● **DATA SECTION**

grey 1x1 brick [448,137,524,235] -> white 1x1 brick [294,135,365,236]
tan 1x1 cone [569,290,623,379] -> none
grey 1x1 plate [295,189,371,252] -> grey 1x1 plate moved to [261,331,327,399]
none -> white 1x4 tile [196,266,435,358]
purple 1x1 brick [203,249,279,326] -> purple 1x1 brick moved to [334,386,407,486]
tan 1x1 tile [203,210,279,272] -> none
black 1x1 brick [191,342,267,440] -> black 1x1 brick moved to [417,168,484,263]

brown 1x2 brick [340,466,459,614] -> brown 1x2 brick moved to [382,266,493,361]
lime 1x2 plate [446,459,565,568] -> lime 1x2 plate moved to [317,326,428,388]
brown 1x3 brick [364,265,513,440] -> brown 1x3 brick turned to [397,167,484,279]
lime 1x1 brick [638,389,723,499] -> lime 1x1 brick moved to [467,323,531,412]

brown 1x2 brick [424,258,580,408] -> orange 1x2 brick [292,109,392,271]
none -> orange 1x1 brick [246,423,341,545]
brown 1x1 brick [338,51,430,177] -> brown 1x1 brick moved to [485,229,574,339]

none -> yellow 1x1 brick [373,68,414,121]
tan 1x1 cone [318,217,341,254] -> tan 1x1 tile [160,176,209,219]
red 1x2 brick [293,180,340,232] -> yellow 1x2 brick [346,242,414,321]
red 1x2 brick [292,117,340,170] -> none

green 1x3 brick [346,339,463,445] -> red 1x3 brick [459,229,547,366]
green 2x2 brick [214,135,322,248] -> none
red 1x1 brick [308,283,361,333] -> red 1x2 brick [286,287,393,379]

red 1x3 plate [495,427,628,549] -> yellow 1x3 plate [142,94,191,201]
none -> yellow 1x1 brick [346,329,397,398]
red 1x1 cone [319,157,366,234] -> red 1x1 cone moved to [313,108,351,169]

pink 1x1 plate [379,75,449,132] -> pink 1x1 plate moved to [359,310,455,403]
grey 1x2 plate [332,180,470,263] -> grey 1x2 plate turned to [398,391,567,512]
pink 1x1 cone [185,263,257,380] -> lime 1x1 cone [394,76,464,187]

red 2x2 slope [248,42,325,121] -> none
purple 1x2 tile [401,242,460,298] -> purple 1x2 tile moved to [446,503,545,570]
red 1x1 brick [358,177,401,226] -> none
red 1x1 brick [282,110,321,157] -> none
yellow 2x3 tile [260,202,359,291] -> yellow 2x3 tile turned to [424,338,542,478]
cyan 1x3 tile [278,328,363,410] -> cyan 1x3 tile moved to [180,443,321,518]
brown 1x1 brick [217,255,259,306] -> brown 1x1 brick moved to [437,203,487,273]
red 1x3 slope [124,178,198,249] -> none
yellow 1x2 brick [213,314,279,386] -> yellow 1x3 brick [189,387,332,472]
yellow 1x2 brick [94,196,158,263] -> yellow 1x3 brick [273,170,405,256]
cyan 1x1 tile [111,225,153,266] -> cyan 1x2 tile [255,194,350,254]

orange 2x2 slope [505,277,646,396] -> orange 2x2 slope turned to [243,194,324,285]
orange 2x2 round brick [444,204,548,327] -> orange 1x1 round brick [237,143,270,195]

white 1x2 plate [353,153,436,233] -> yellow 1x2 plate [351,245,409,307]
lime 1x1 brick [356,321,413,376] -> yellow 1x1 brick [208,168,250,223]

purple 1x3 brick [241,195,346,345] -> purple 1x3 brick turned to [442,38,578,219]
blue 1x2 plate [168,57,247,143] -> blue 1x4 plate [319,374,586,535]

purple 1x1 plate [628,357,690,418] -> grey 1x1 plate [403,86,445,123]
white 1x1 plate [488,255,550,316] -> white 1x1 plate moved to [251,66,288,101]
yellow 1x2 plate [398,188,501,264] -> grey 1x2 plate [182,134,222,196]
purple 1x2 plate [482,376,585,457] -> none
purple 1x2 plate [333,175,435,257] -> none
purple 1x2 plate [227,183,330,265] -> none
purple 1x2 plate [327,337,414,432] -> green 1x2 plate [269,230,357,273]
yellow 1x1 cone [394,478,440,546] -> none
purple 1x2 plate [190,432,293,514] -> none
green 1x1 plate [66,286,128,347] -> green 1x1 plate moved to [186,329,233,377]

● **HOW TO COMPLETE THIS TASK**
Nothing in the records should differ from the original when you retype them.

● **TASK RESULT**
grey 1x1 brick [448,137,524,235] -> white 1x1 brick [294,135,365,236]
tan 1x1 cone [569,290,623,379] -> none
grey 1x1 plate [295,189,371,252] -> grey 1x1 plate moved to [261,331,327,399]
none -> white 1x4 tile [196,266,435,358]
purple 1x1 brick [203,249,279,326] -> purple 1x1 brick moved to [334,386,407,486]
tan 1x1 tile [203,210,279,272] -> none
black 1x1 brick [191,342,267,440] -> black 1x1 brick moved to [417,168,484,263]

brown 1x2 brick [340,466,459,614] -> brown 1x2 brick moved to [382,266,493,361]
lime 1x2 plate [446,459,565,568] -> lime 1x2 plate moved to [317,326,428,388]
brown 1x3 brick [364,265,513,440] -> brown 1x3 brick turned to [397,167,484,279]
lime 1x1 brick [638,389,723,499] -> lime 1x1 brick moved to [467,323,531,412]

brown 1x2 brick [424,258,580,408] -> orange 1x2 brick [292,109,392,271]
none -> orange 1x1 brick [246,423,341,545]
brown 1x1 brick [338,51,430,177] -> brown 1x1 brick moved to [485,229,574,339]

none -> yellow 1x1 brick [373,68,414,121]
tan 1x1 cone [318,217,341,254] -> tan 1x1 tile [160,176,209,219]
red 1x2 brick [293,180,340,232] -> yellow 1x2 brick [346,242,414,321]
red 1x2 brick [292,117,340,170] -> none

green 1x3 brick [346,339,463,445] -> red 1x3 brick [459,229,547,366]
green 2x2 brick [214,135,322,248] -> none
red 1x1 brick [308,283,361,333] -> red 1x2 brick [286,287,393,379]

red 1x3 plate [495,427,628,549] -> yellow 1x3 plate [142,94,191,201]
none -> yellow 1x1 brick [346,329,397,398]
red 1x1 cone [319,157,366,234] -> red 1x1 cone moved to [313,108,351,169]

pink 1x1 plate [379,75,449,132] -> pink 1x1 plate moved to [359,310,455,403]
grey 1x2 plate [332,180,470,263] -> grey 1x2 plate turned to [398,391,567,512]
pink 1x1 cone [185,263,257,380] -> lime 1x1 cone [394,76,464,187]

red 2x2 slope [248,42,325,121] -> none
purple 1x2 tile [401,242,460,298] -> purple 1x2 tile moved to [446,503,545,570]
red 1x1 brick [358,177,401,226] -> none
red 1x1 brick [282,110,321,157] -> none
yellow 2x3 tile [260,202,359,291] -> yellow 2x3 tile turned to [424,338,542,478]
cyan 1x3 tile [278,328,363,410] -> cyan 1x3 tile moved to [180,443,321,518]
brown 1x1 brick [217,255,259,306] -> brown 1x1 brick moved to [437,203,487,273]
red 1x3 slope [124,178,198,249] -> none
yellow 1x2 brick [213,314,279,386] -> yellow 1x3 brick [189,387,332,472]
yellow 1x2 brick [94,196,158,263] -> yellow 1x3 brick [273,170,405,256]
cyan 1x1 tile [111,225,153,266] -> cyan 1x2 tile [255,194,350,254]

orange 2x2 slope [505,277,646,396] -> orange 2x2 slope turned to [243,194,324,285]
orange 2x2 round brick [444,204,548,327] -> orange 1x1 round brick [237,143,270,195]

white 1x2 plate [353,153,436,233] -> yellow 1x2 plate [351,245,409,307]
lime 1x1 brick [356,321,413,376] -> yellow 1x1 brick [208,168,250,223]

purple 1x3 brick [241,195,346,345] -> purple 1x3 brick turned to [442,38,578,219]
blue 1x2 plate [168,57,247,143] -> blue 1x4 plate [319,374,586,535]

purple 1x1 plate [628,357,690,418] -> grey 1x1 plate [403,86,445,123]
white 1x1 plate [488,255,550,316] -> white 1x1 plate moved to [251,66,288,101]
yellow 1x2 plate [398,188,501,264] -> grey 1x2 plate [182,134,222,196]
purple 1x2 plate [482,376,585,457] -> none
purple 1x2 plate [333,175,435,257] -> none
purple 1x2 plate [227,183,330,265] -> none
purple 1x2 plate [327,337,414,432] -> green 1x2 plate [269,230,357,273]
yellow 1x1 cone [394,478,440,546] -> none
purple 1x2 plate [190,432,293,514] -> none
green 1x1 plate [66,286,128,347] -> green 1x1 plate moved to [186,329,233,377]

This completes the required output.